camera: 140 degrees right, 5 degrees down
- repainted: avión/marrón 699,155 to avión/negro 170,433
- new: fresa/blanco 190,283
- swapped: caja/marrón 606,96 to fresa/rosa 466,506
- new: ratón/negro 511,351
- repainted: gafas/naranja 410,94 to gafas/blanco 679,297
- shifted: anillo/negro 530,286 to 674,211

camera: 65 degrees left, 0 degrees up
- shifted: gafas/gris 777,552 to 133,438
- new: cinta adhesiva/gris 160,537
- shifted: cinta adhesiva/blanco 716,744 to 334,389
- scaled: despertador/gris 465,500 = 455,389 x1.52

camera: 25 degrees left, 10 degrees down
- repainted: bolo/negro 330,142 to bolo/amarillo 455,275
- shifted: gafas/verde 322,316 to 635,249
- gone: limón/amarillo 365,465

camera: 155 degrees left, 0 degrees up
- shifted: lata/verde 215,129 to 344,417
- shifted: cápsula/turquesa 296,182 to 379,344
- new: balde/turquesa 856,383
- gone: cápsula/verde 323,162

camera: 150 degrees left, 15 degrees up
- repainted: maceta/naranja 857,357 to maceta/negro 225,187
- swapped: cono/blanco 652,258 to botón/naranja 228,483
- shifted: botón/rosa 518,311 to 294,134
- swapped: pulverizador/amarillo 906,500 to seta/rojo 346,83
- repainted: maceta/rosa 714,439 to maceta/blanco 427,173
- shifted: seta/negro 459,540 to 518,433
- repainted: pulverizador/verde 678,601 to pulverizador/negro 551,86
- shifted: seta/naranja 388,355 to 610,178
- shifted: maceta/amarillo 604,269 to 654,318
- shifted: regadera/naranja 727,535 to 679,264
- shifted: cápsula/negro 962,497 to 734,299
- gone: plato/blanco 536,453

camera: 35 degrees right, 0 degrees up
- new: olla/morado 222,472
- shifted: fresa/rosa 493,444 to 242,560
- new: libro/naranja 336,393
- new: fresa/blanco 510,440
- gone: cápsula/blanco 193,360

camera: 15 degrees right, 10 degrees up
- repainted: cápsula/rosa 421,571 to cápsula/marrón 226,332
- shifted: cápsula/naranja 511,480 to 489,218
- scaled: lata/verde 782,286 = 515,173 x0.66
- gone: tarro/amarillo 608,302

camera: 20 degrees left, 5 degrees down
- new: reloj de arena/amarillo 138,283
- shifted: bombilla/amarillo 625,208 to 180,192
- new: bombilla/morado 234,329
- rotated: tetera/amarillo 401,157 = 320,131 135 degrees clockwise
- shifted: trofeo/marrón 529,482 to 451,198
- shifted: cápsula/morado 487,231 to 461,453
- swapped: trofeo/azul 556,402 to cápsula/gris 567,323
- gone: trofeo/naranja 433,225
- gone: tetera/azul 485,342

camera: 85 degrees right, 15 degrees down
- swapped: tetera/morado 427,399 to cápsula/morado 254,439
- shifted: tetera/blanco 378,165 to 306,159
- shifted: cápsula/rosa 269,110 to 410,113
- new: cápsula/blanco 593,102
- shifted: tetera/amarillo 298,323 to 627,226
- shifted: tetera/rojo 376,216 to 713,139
####################
**Task instructions**
Exact reproduction of the lines from the top of the material through the line where "- repainted: gafas/naranja" appears is required, both boundary lines included, with no other output.

**Solved problem**
camera: 140 degrees right, 5 degrees down
- repainted: avión/marrón 699,155 to avión/negro 170,433
- new: fresa/blanco 190,283
- swapped: caja/marrón 606,96 to fresa/rosa 466,506
- new: ratón/negro 511,351
- repainted: gafas/naranja 410,94 to gafas/blanco 679,297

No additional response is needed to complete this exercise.